**PROMPT:** Copy exactly, please, the lines of the data from its start through the line containing "DRIVER3 pin VCC: none -> 3V3".

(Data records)
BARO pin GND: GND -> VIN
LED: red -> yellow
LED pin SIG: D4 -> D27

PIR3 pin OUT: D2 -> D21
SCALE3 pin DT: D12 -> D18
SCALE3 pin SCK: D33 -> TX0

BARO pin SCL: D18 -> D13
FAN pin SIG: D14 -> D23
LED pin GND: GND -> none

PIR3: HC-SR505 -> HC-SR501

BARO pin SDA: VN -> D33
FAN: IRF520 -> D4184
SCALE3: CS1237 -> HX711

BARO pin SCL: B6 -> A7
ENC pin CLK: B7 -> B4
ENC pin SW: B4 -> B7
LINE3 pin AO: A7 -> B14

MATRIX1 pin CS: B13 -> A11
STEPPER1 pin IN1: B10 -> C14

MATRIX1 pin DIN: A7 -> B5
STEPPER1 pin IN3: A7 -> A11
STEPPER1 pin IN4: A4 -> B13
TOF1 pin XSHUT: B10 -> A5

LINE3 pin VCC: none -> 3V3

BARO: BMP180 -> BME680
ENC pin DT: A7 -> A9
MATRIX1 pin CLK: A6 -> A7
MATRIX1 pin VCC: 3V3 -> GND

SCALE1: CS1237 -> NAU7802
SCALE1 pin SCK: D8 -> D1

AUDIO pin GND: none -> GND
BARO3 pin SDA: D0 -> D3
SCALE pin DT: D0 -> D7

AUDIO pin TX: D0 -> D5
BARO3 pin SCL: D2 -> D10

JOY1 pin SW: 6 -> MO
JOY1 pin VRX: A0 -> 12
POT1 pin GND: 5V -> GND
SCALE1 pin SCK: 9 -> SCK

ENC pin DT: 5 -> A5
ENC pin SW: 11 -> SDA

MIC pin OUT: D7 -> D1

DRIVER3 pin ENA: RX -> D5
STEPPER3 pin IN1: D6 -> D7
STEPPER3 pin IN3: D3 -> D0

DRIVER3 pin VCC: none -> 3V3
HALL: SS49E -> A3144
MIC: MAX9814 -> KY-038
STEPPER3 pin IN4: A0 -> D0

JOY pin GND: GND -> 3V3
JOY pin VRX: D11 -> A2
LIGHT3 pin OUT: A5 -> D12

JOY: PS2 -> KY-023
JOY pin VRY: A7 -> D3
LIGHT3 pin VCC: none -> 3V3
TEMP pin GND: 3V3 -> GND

**RESPONSE BOX:**
BARO pin GND: GND -> VIN
LED: red -> yellow
LED pin SIG: D4 -> D27

PIR3 pin OUT: D2 -> D21
SCALE3 pin DT: D12 -> D18
SCALE3 pin SCK: D33 -> TX0

BARO pin SCL: D18 -> D13
FAN pin SIG: D14 -> D23
LED pin GND: GND -> none

PIR3: HC-SR505 -> HC-SR501

BARO pin SDA: VN -> D33
FAN: IRF520 -> D4184
SCALE3: CS1237 -> HX711

BARO pin SCL: B6 -> A7
ENC pin CLK: B7 -> B4
ENC pin SW: B4 -> B7
LINE3 pin AO: A7 -> B14

MATRIX1 pin CS: B13 -> A11
STEPPER1 pin IN1: B10 -> C14

MATRIX1 pin DIN: A7 -> B5
STEPPER1 pin IN3: A7 -> A11
STEPPER1 pin IN4: A4 -> B13
TOF1 pin XSHUT: B10 -> A5

LINE3 pin VCC: none -> 3V3

BARO: BMP180 -> BME680
ENC pin DT: A7 -> A9
MATRIX1 pin CLK: A6 -> A7
MATRIX1 pin VCC: 3V3 -> GND

SCALE1: CS1237 -> NAU7802
SCALE1 pin SCK: D8 -> D1

AUDIO pin GND: none -> GND
BARO3 pin SDA: D0 -> D3
SCALE pin DT: D0 -> D7

AUDIO pin TX: D0 -> D5
BARO3 pin SCL: D2 -> D10

JOY1 pin SW: 6 -> MO
JOY1 pin VRX: A0 -> 12
POT1 pin GND: 5V -> GND
SCALE1 pin SCK: 9 -> SCK

ENC pin DT: 5 -> A5
ENC pin SW: 11 -> SDA

MIC pin OUT: D7 -> D1

DRIVER3 pin ENA: RX -> D5
STEPPER3 pin IN1: D6 -> D7
STEPPER3 pin IN3: D3 -> D0

DRIVER3 pin VCC: none -> 3V3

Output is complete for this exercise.